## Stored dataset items
►

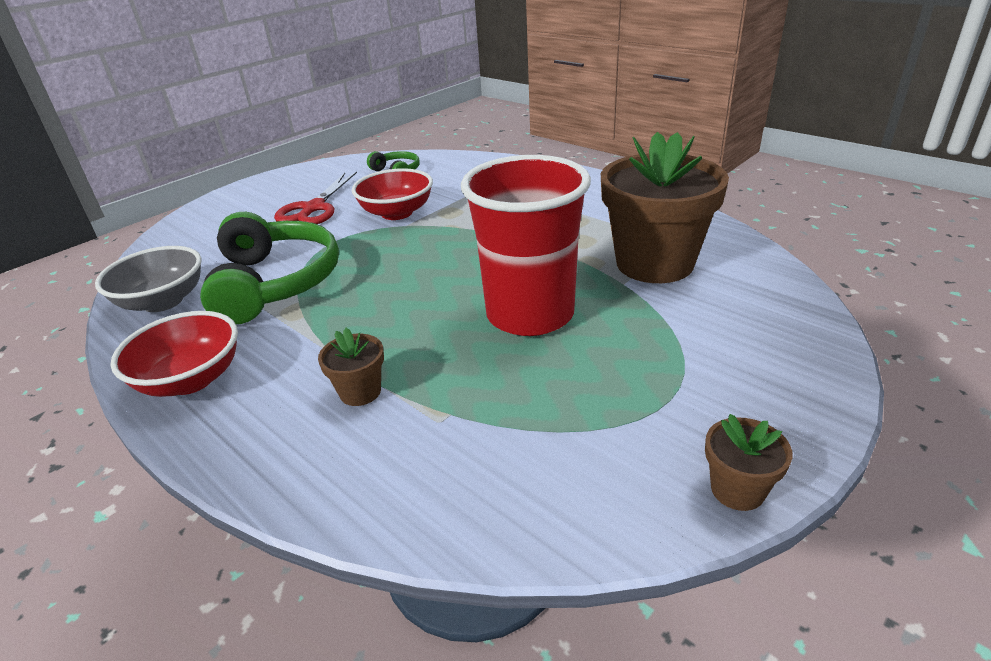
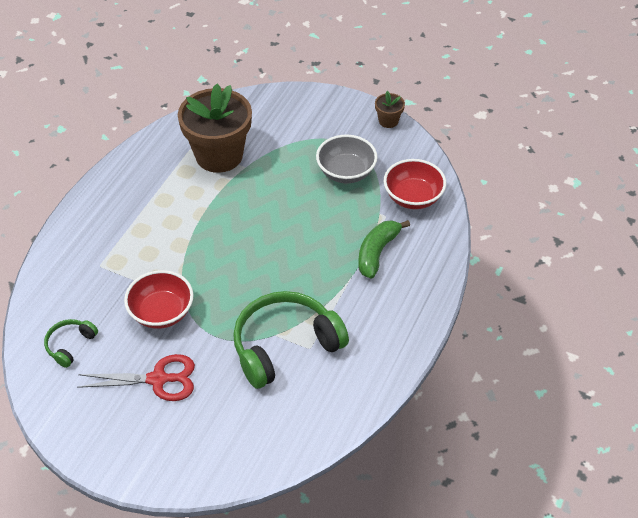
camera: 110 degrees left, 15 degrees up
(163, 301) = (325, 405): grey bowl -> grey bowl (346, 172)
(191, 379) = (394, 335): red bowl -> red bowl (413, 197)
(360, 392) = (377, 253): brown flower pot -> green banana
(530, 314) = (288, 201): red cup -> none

◄
►

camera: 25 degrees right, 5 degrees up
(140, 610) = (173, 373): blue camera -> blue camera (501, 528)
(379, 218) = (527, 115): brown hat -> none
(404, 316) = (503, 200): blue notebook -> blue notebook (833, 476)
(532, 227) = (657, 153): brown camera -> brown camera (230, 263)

◄
►

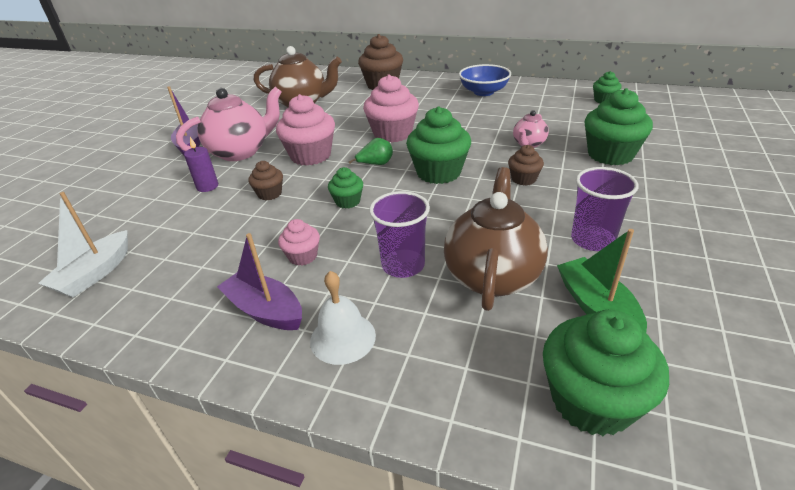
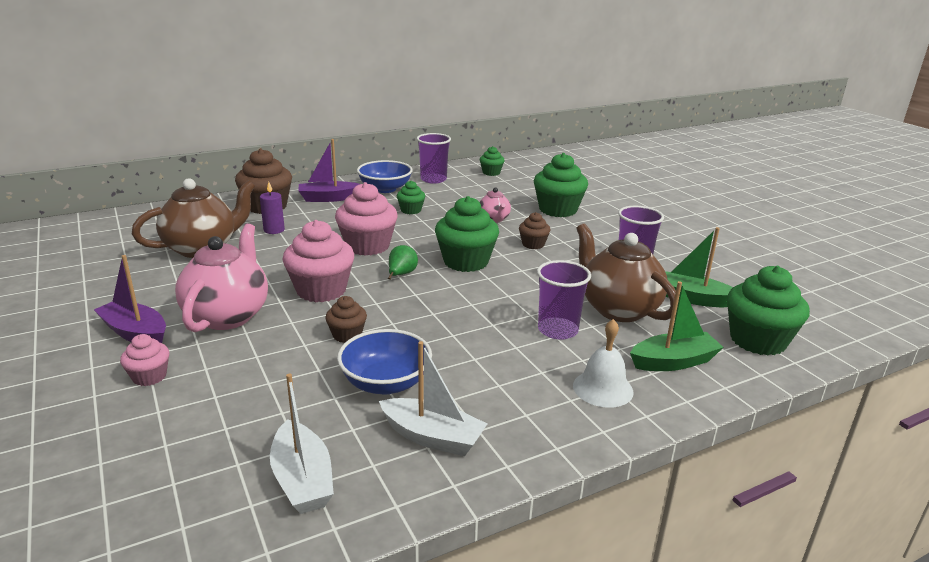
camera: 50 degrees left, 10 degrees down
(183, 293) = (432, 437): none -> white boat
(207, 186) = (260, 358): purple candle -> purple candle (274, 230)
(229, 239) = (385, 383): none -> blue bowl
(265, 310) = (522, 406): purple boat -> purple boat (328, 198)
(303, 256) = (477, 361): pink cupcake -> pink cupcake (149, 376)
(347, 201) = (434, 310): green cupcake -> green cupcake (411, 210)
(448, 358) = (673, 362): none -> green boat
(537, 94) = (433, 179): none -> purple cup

◄

## Problem requirements
Using the records above, determine how many lines hold the word "boat", and answer with that figure only.

## Response area
3